● WHAT YOU WILL DO
An exact copy of every entry below is required, and no picture may appear in it.

[Dataset entries]
☆ ☆ ☆ ☆ ☆

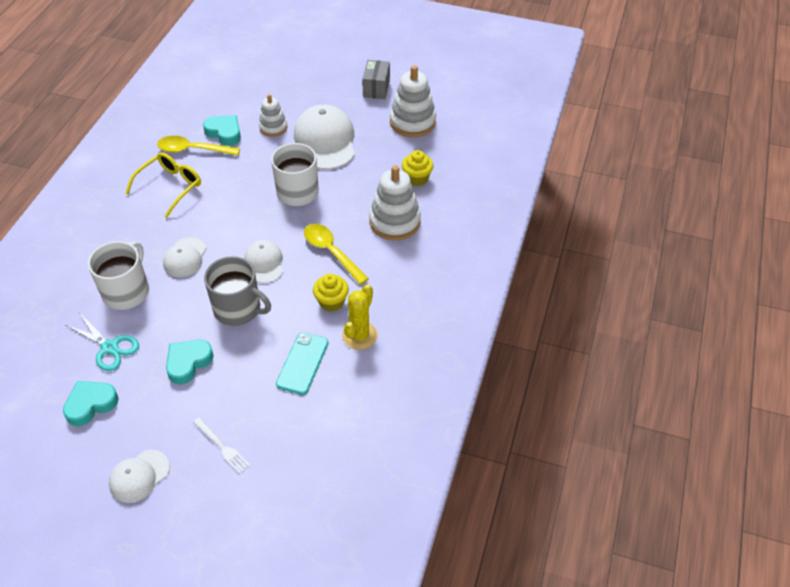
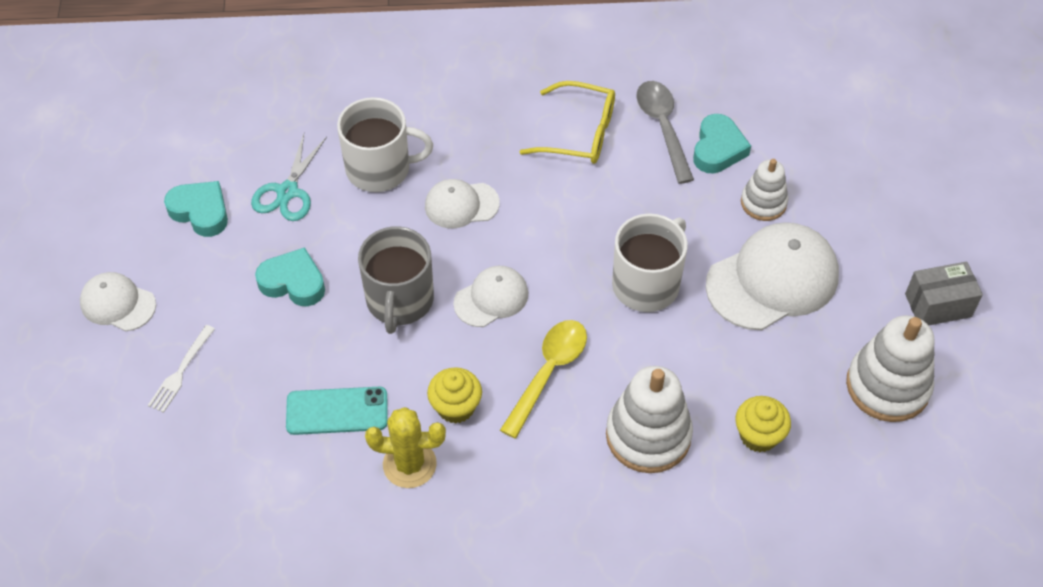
camera: 70 degrees right, 5 degrees up
(193, 150) = (662, 127): yellow spoon -> grey spoon

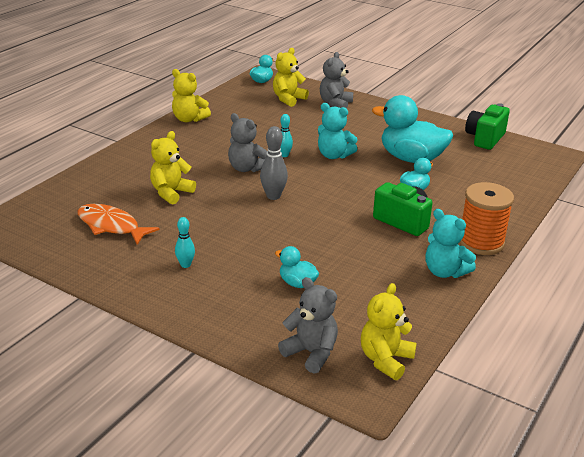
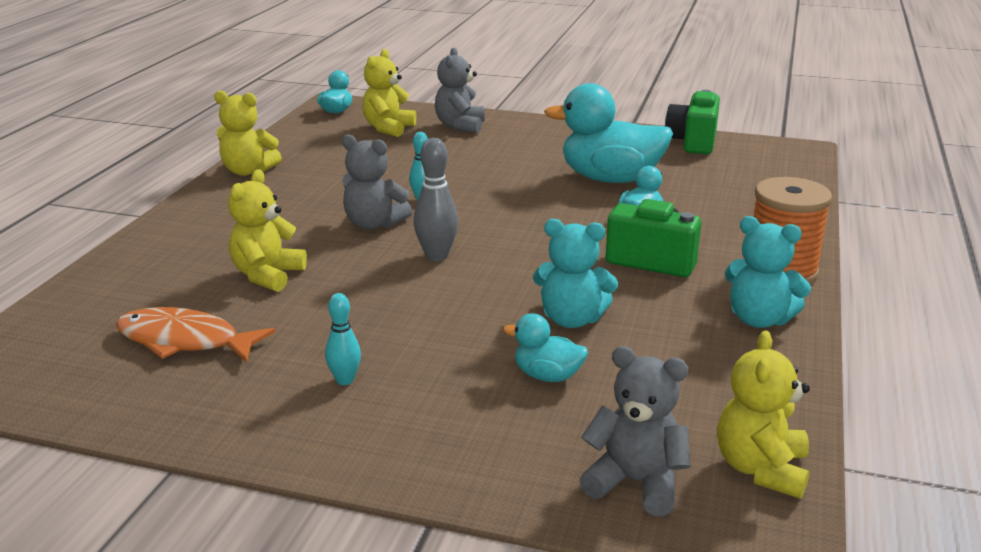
camera: 15 degrees left, 5 degrees down
(334, 155) = (497, 189): turquoise teddy bear -> turquoise teddy bear (572, 319)

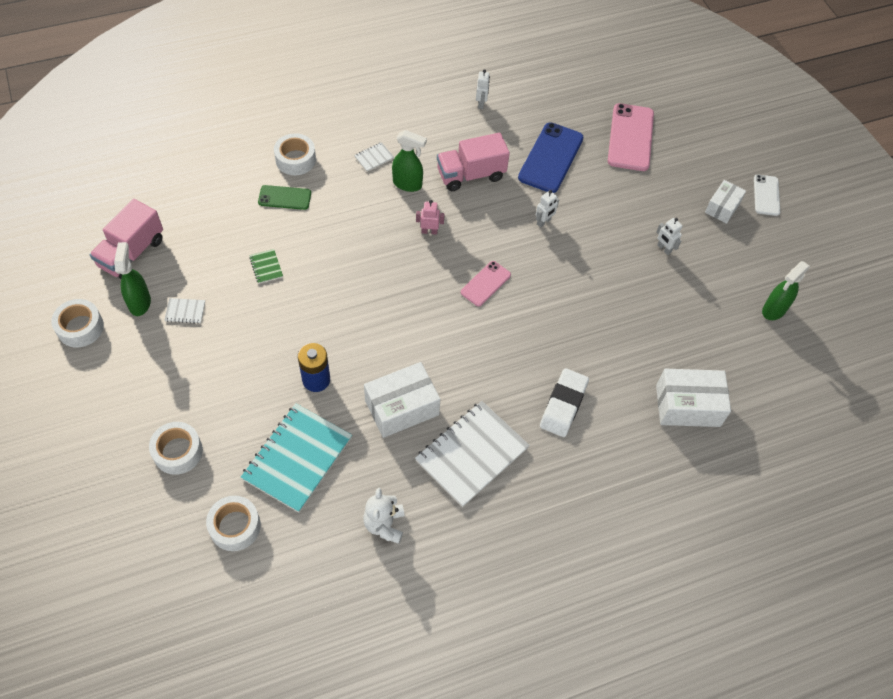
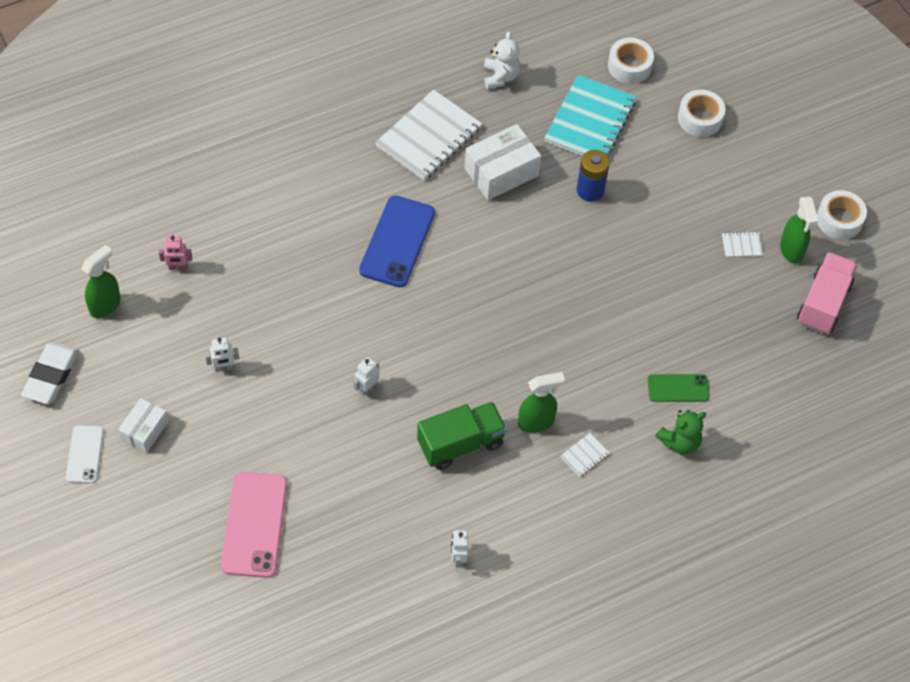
camera: 175 degrees right, 0 degrees up
(266, 267) = (674, 301): green notebook -> none
(295, 159) = (680, 442): white tape -> green teddy bear
(407, 184) = (536, 422): green spray bottle -> green spray bottle turned 150 degrees clockwise
(429, 231) = (501, 362): pink robot -> pink robot (178, 267)
(471, 175) = (460, 444): pink truck -> green truck
(485, 283) = (430, 305): pink phone -> none
(551, 158) = (361, 480): blue phone -> blue phone (397, 241)
(563, 405) = (341, 188): white eraser -> white eraser (51, 375)
(664, 249) = (224, 367): white robot -> white robot turned 120 degrees clockwise
(687, 405) = (215, 197): white box -> none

☆ ☆ ☆ ☆ ☆

● RESPONSE FOR THIS EXERCISE
camera: 70 degrees right, 5 degrees up
(193, 150) = (662, 127): yellow spoon -> grey spoon

camera: 15 degrees left, 5 degrees down
(334, 155) = (497, 189): turquoise teddy bear -> turquoise teddy bear (572, 319)

camera: 175 degrees right, 0 degrees up
(266, 267) = (674, 301): green notebook -> none
(295, 159) = (680, 442): white tape -> green teddy bear
(407, 184) = (536, 422): green spray bottle -> green spray bottle turned 150 degrees clockwise
(429, 231) = (501, 362): pink robot -> pink robot (178, 267)
(471, 175) = (460, 444): pink truck -> green truck
(485, 283) = (430, 305): pink phone -> none
(551, 158) = (361, 480): blue phone -> blue phone (397, 241)
(563, 405) = (341, 188): white eraser -> white eraser (51, 375)
(664, 249) = (224, 367): white robot -> white robot turned 120 degrees clockwise
(687, 405) = (215, 197): white box -> none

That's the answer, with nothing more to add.